* **What the task requires**:
Across the records below, count the lines that contain "brown" and write down only the count.

** Source data follows **

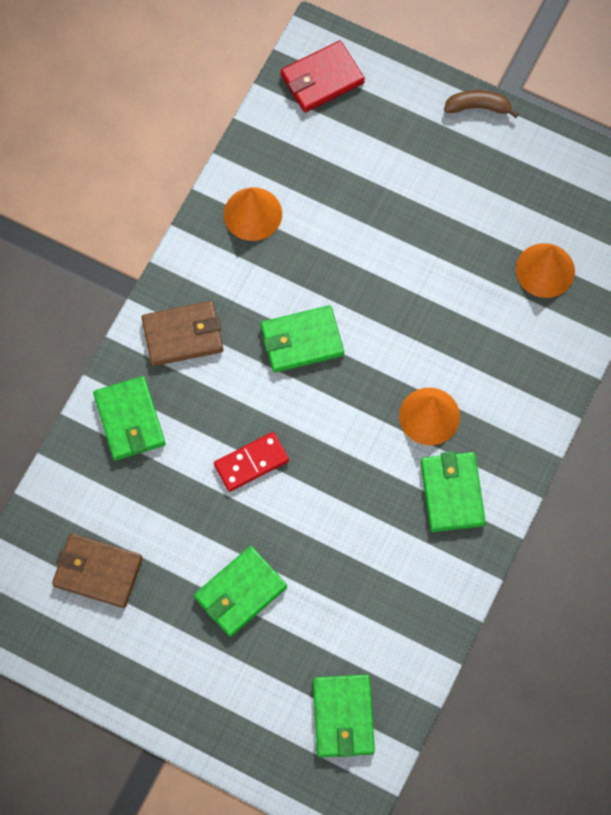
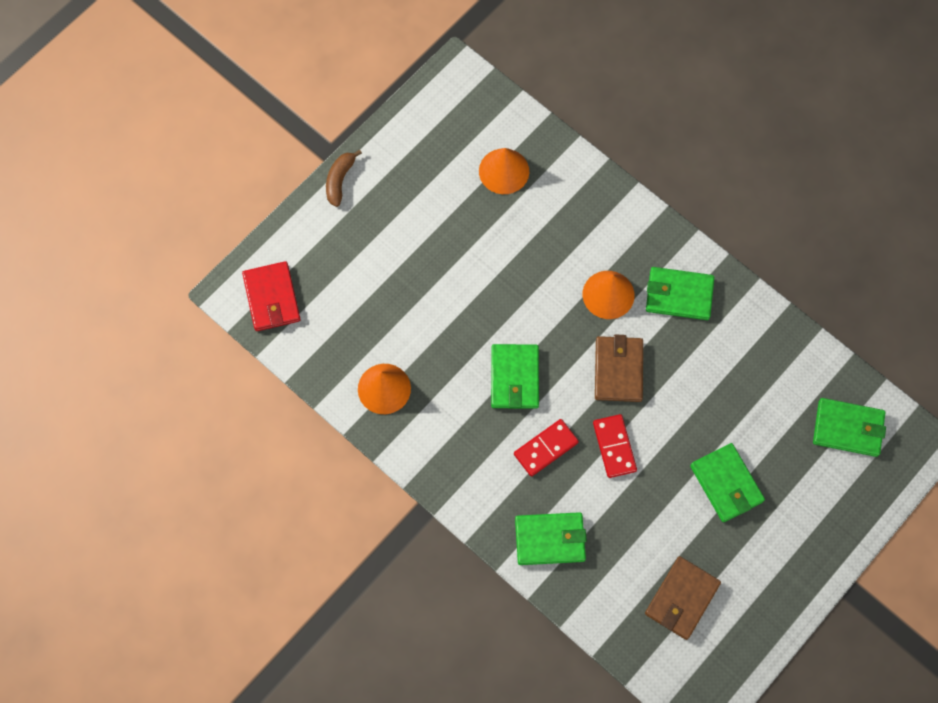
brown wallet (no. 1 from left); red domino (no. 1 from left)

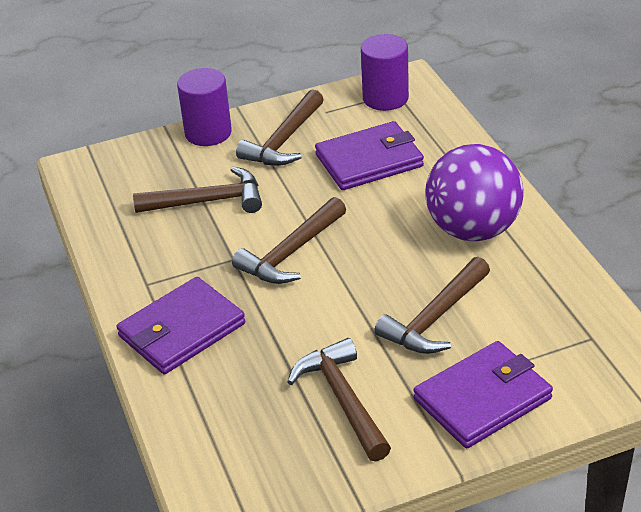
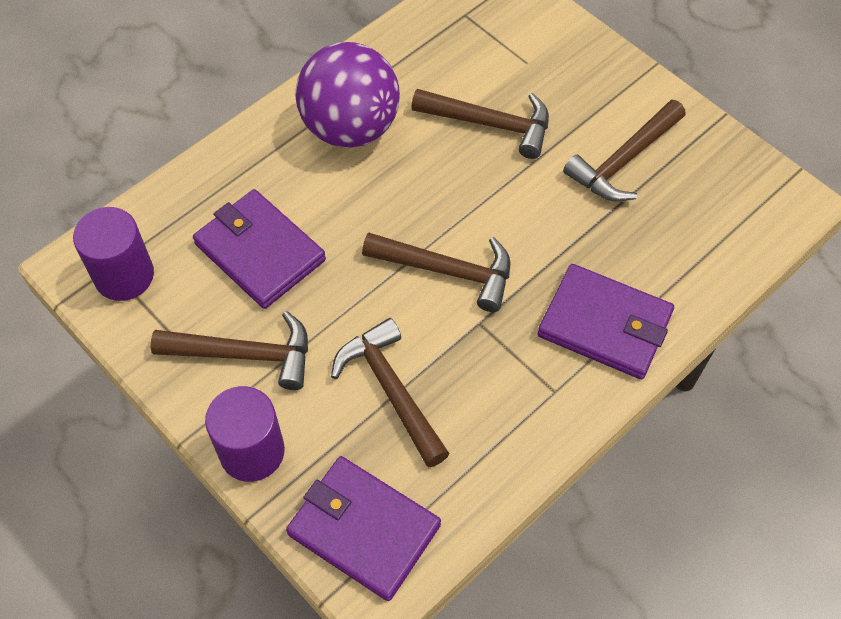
purple wallet (no. 2 from left)

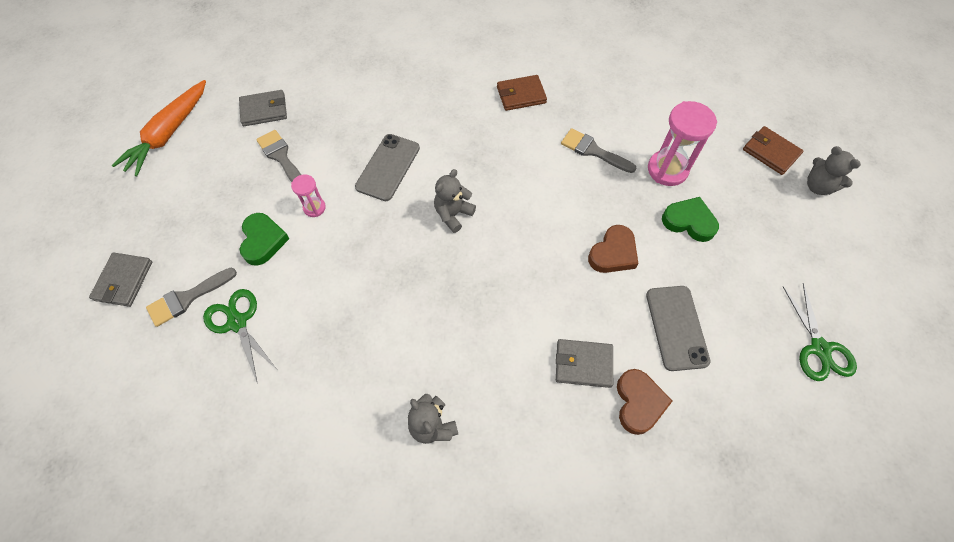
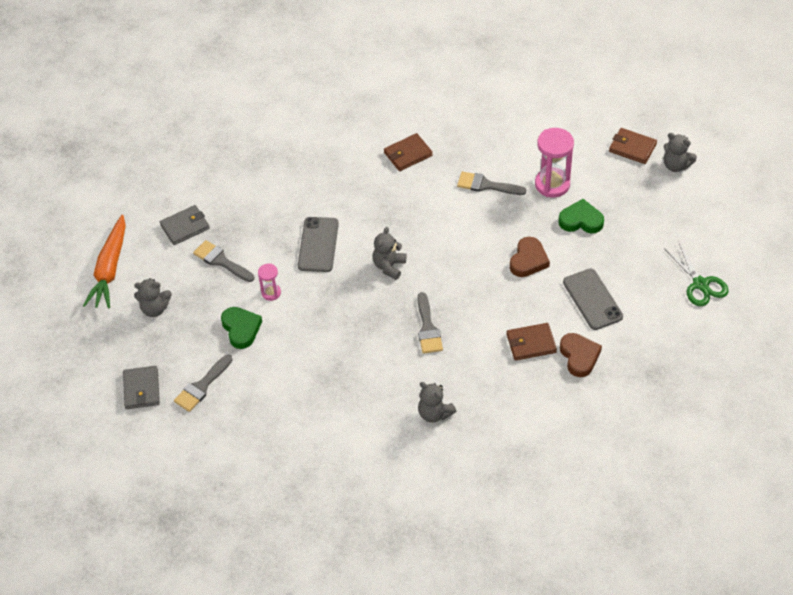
green scissors (no. 1 from left in the first image); brown wallet (no. 2 from left); grey teddy bear (no. 1 from left); grey brush (no. 3 from left)

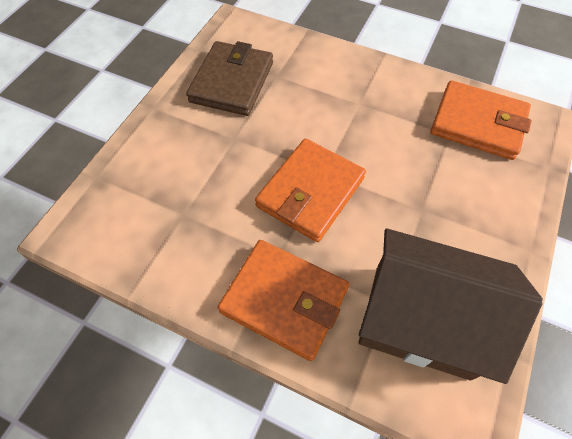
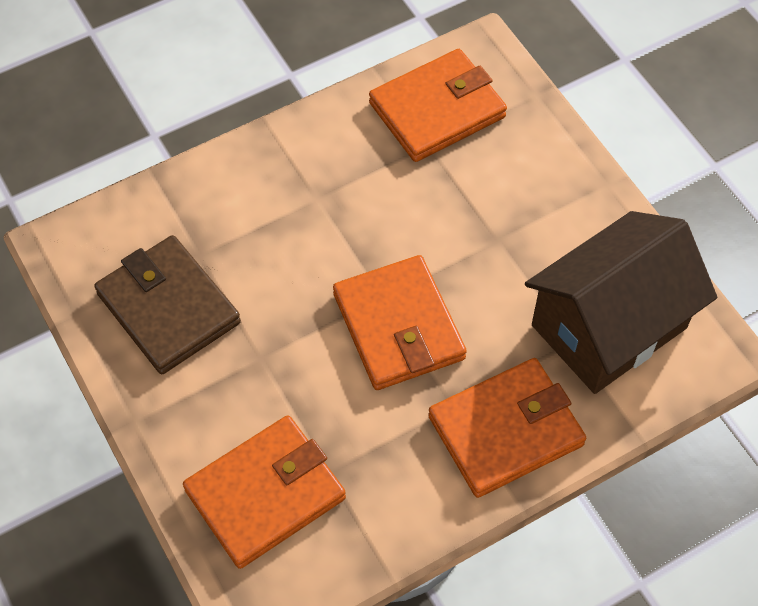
orange wallet (no. 1 from left)

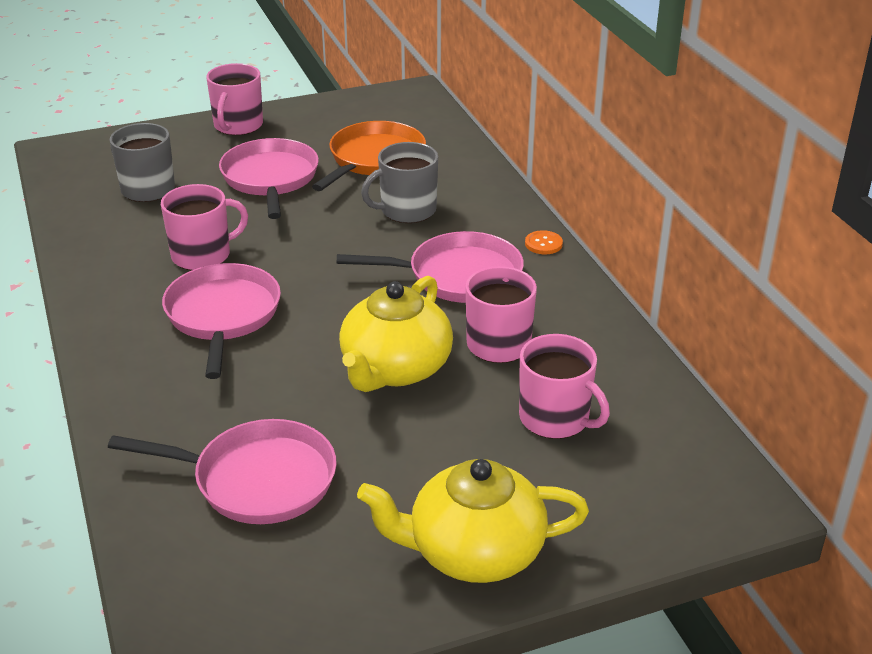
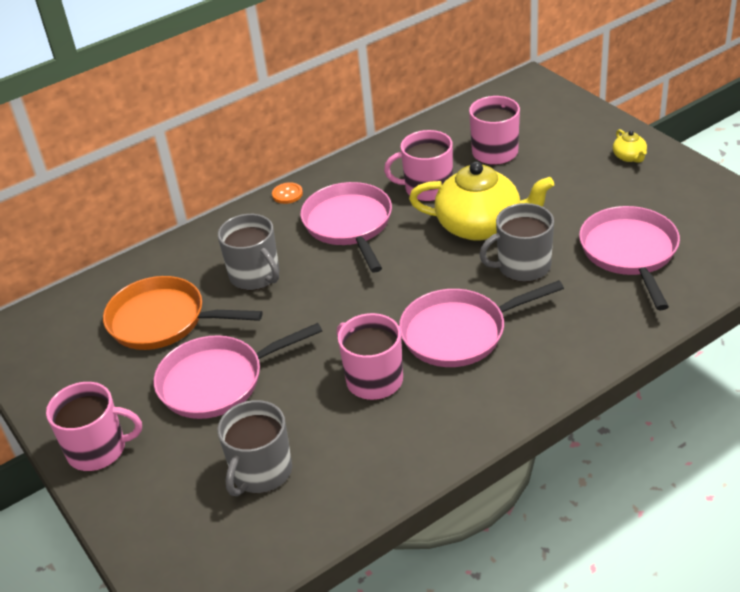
yellow teapot (no. 2 from left); grey mug (no. 3 from left)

** End of Source data **

* **Response area**:
2